** Opening MATERIAL TO PROCESS block **

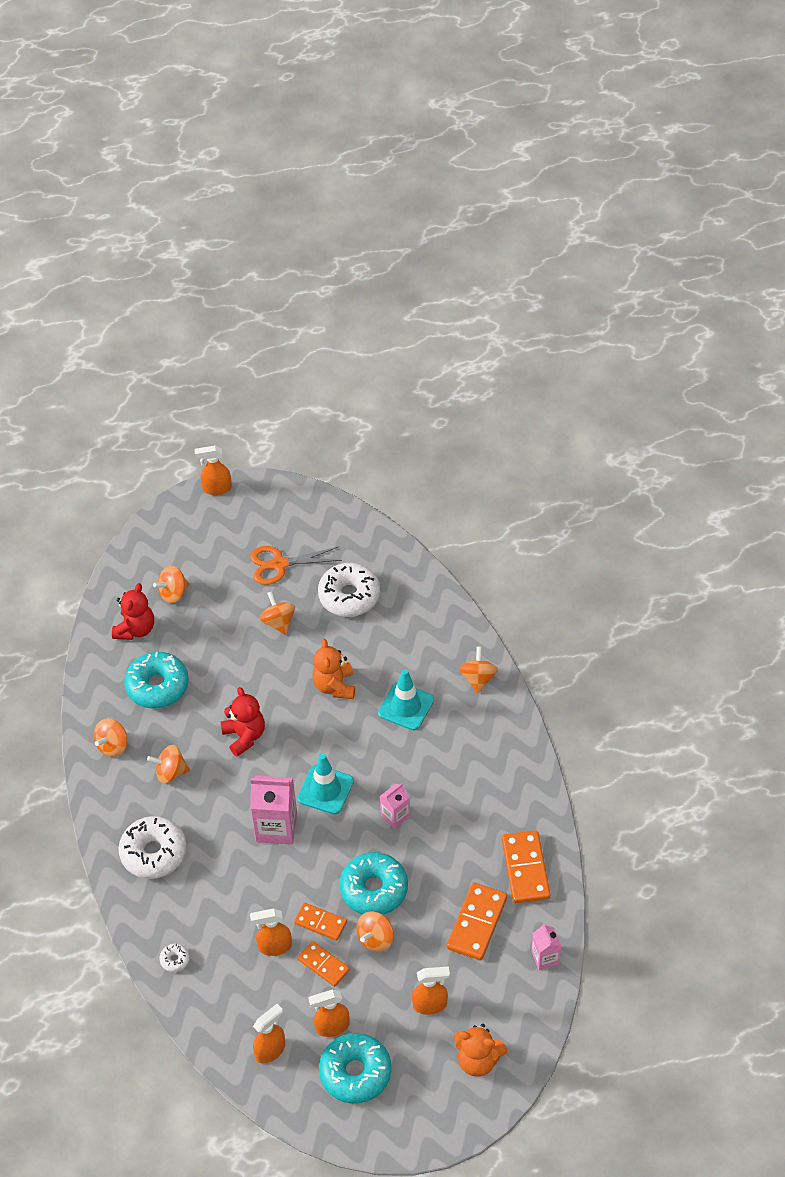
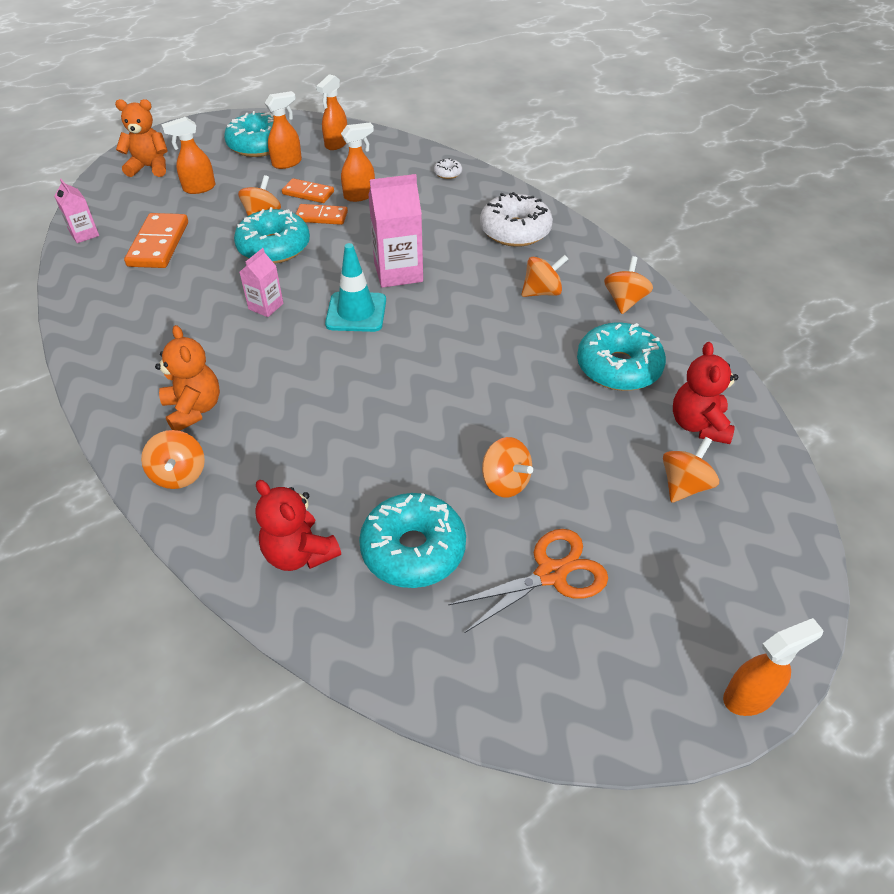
camera: 160 degrees right, 5 degrees down
(244, 736) = (477, 341): red teddy bear -> red teddy bear (299, 553)
(334, 686) = (387, 419): orange teddy bear -> orange teddy bear (194, 409)
(349, 596) = (413, 549): white donut -> turquoise donut
(406, 706) = (280, 416): turquoise traffic cone -> none
(525, 869) = (105, 292): orange domino -> none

** Closing MATERIAL TO PROCESS block **

#### EXERCISE AIM:
All lines from the one containing "(406, 706) = (280, 416): turquoise" down to the final line above are to be restated word for word; leave out the rest.

#### ANSWER:
(406, 706) = (280, 416): turquoise traffic cone -> none
(525, 869) = (105, 292): orange domino -> none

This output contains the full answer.